• [EXERCISE BRIEF]:
Look below for the line that contains "turquoise ring: 2 -> 1" and the line that contains "orange spinning top: 12 -> 11", then restate both of them and every line in between, exactly. No picture goes in the copy.

• [DATA FOR PROCESSING]:
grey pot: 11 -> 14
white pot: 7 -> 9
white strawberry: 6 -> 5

---

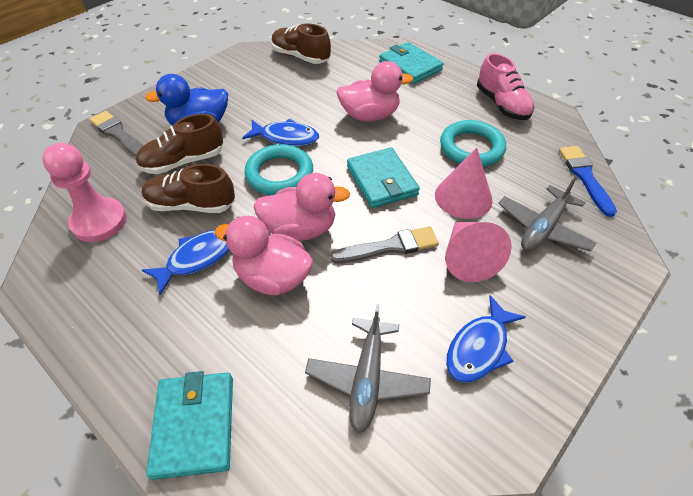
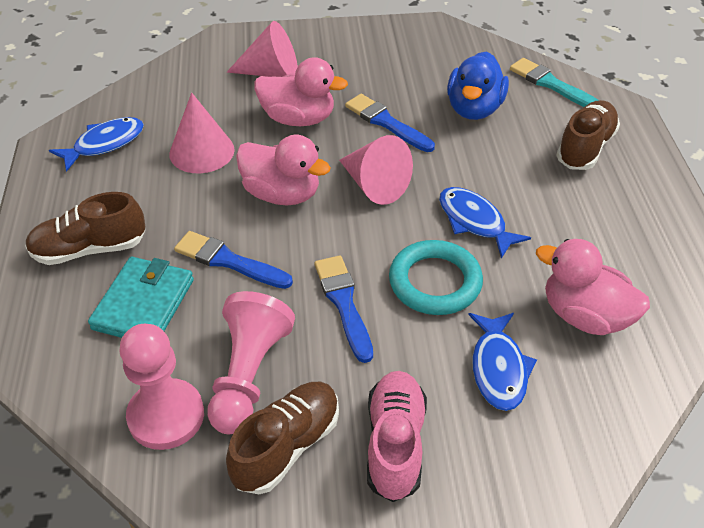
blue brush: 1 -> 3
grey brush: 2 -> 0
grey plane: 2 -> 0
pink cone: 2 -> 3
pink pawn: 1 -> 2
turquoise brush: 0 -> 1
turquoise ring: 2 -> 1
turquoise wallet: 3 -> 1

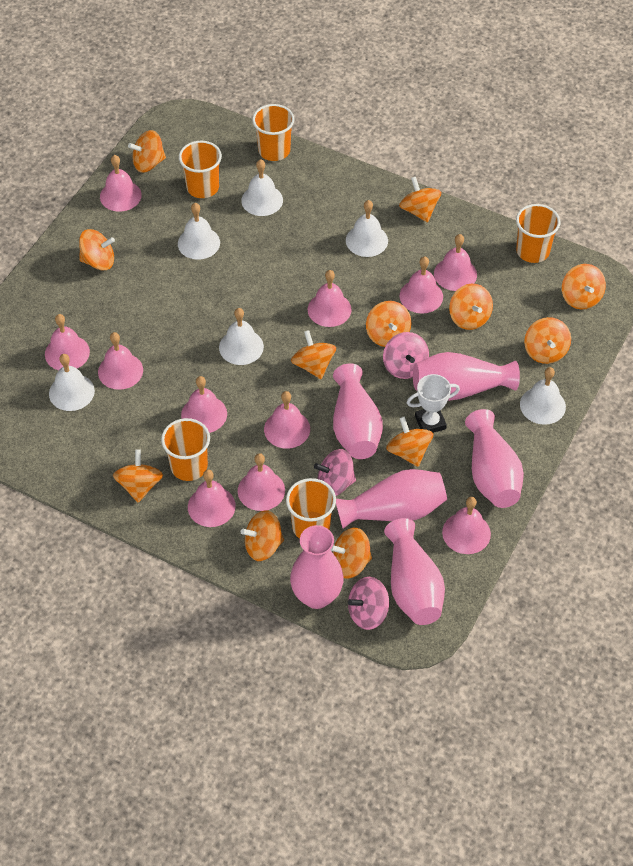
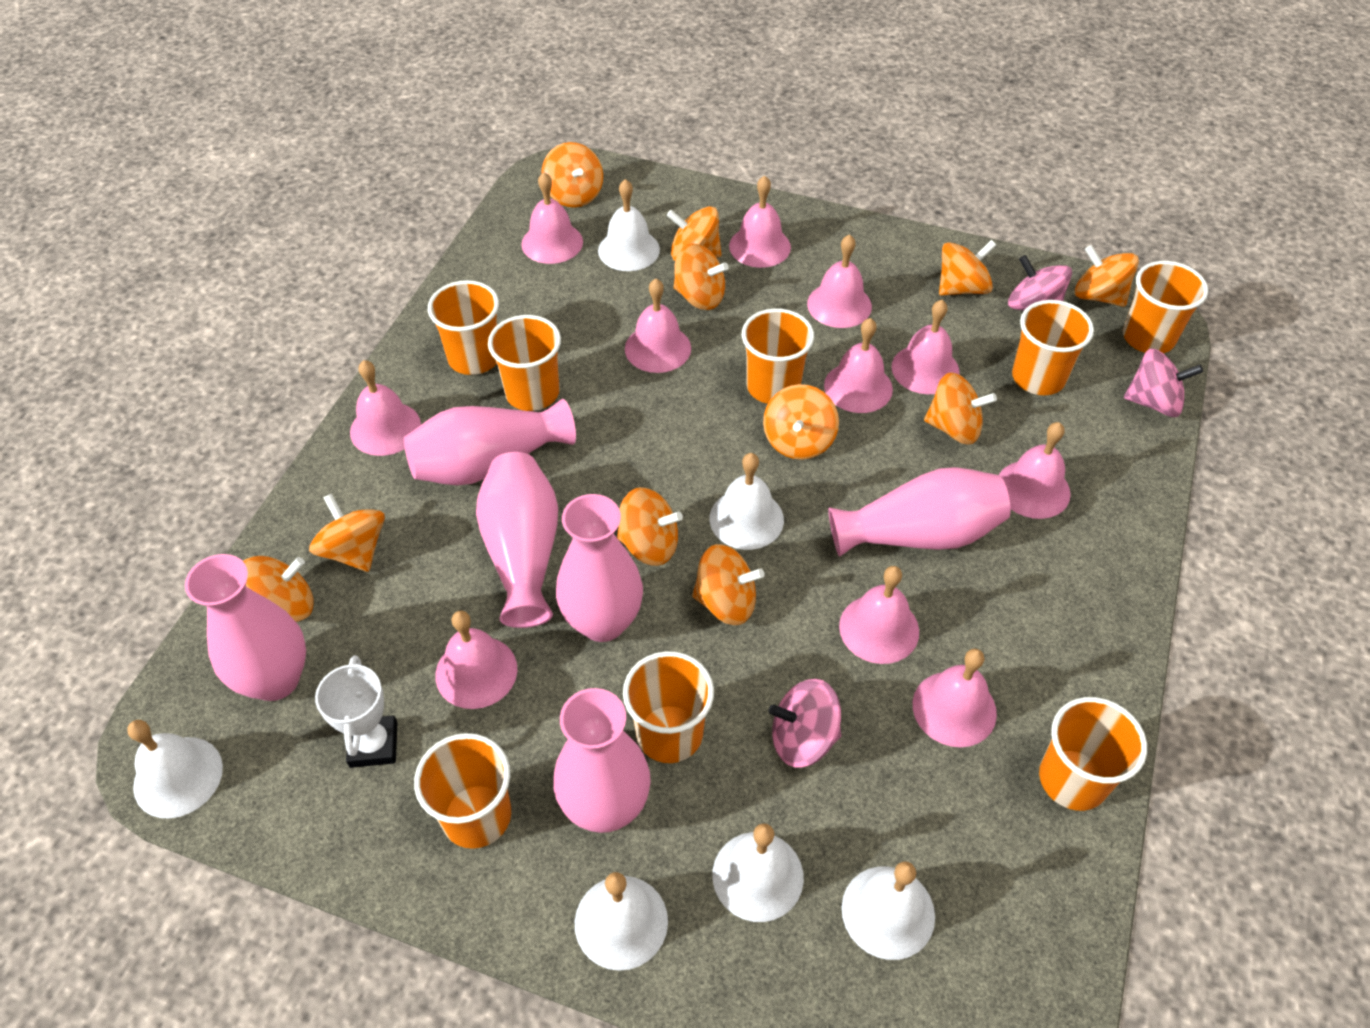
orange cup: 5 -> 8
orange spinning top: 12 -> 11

• [FINAL ANSWER]:
turquoise ring: 2 -> 1
turquoise wallet: 3 -> 1

orange cup: 5 -> 8
orange spinning top: 12 -> 11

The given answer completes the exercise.